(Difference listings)
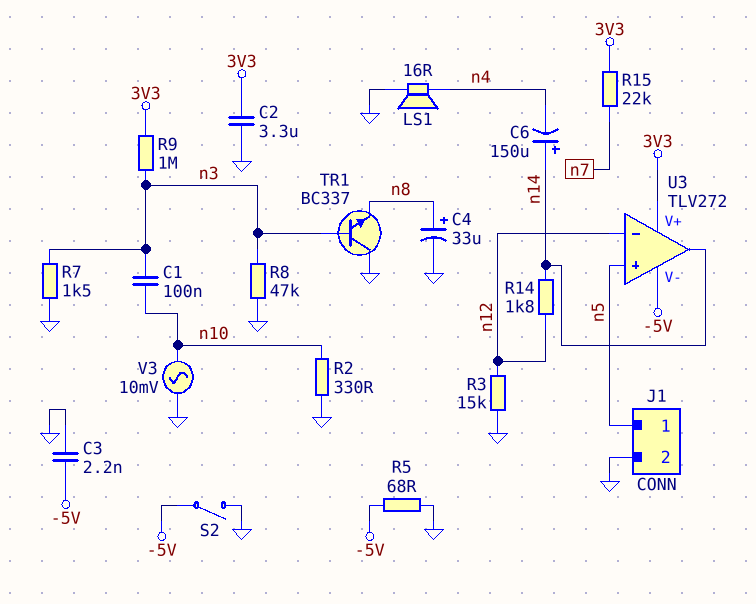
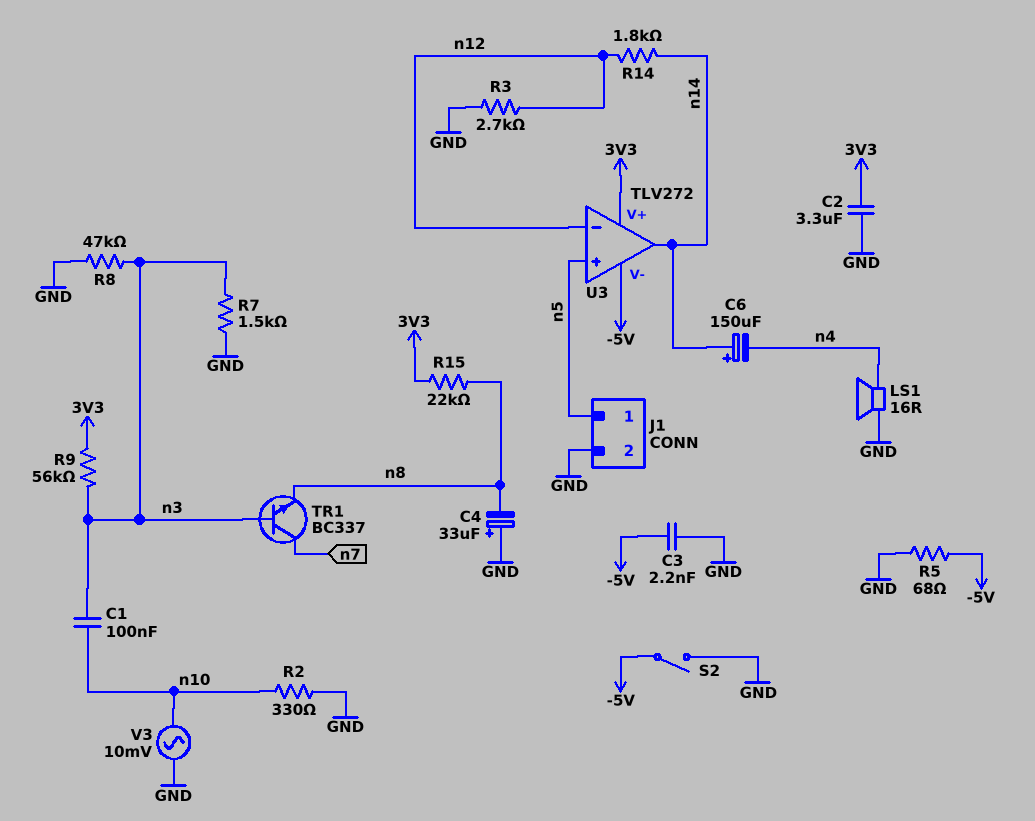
C4: 33uF (plus n8, minus GND) -> 33uF (plus GND, minus n8)
R3: 15k (GND, n12) -> 2.7k (GND, n12)
R9: 1M (3V3, n3) -> 56k (3V3, n3)
R15: 22k (3V3, n7) -> 22k (3V3, n8)
TR1: NPN BC337 (B n3, C GND, E n8) -> NPN BC337 (B n3, C n7, E n8)

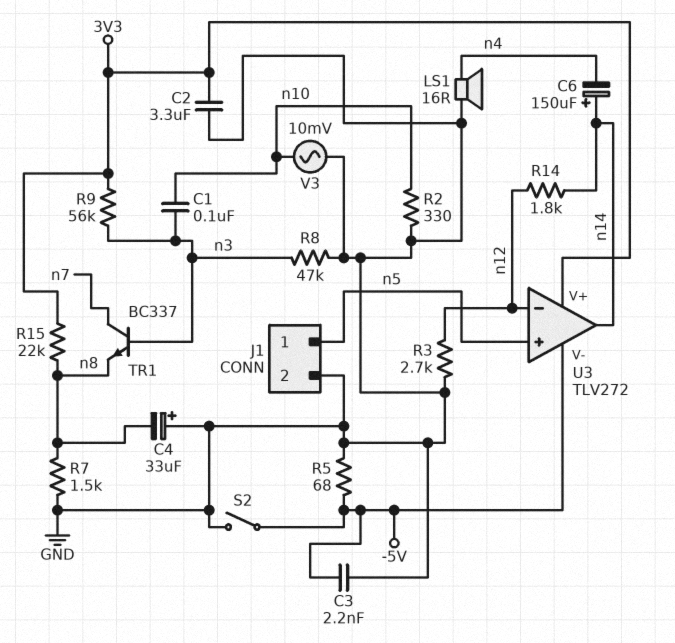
R7: 1.5k (GND, n3) -> 1.5k (GND, n8)

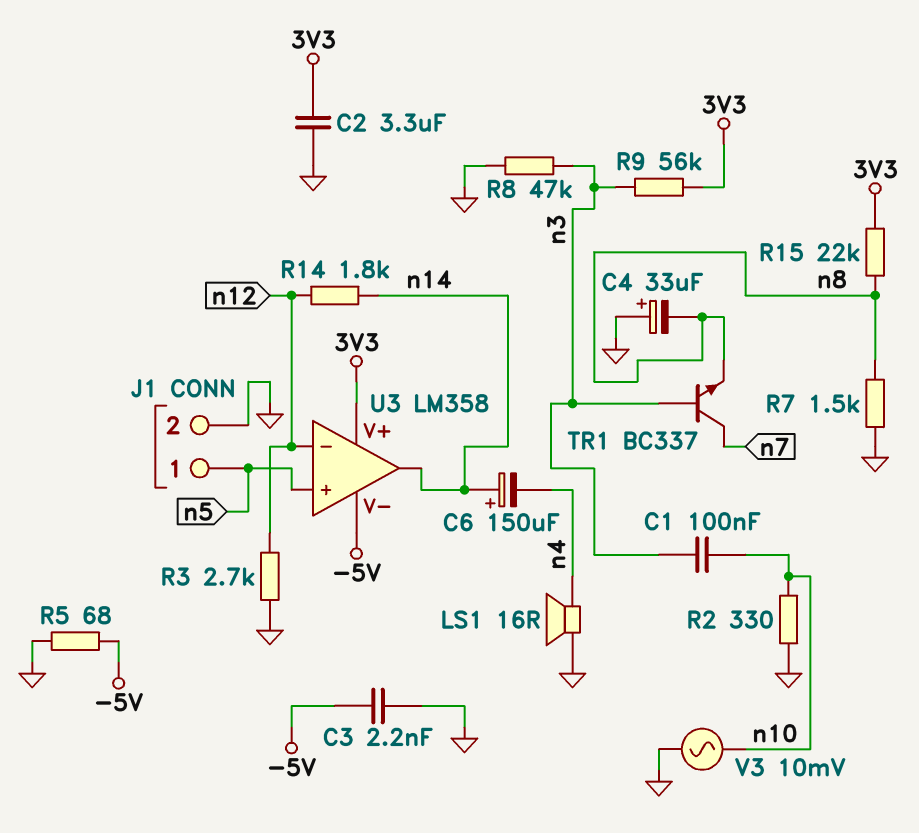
S2: switch (-5V, GND) -> none
U3: TLV272 -> LM358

§ **What to work on**: Leaving the pictures out, write out every entry exactly.

§ **Output of the exercise**:
C4: 33uF (plus n8, minus GND) -> 33uF (plus GND, minus n8)
R3: 15k (GND, n12) -> 2.7k (GND, n12)
R9: 1M (3V3, n3) -> 56k (3V3, n3)
R15: 22k (3V3, n7) -> 22k (3V3, n8)
TR1: NPN BC337 (B n3, C GND, E n8) -> NPN BC337 (B n3, C n7, E n8)

R7: 1.5k (GND, n3) -> 1.5k (GND, n8)

S2: switch (-5V, GND) -> none
U3: TLV272 -> LM358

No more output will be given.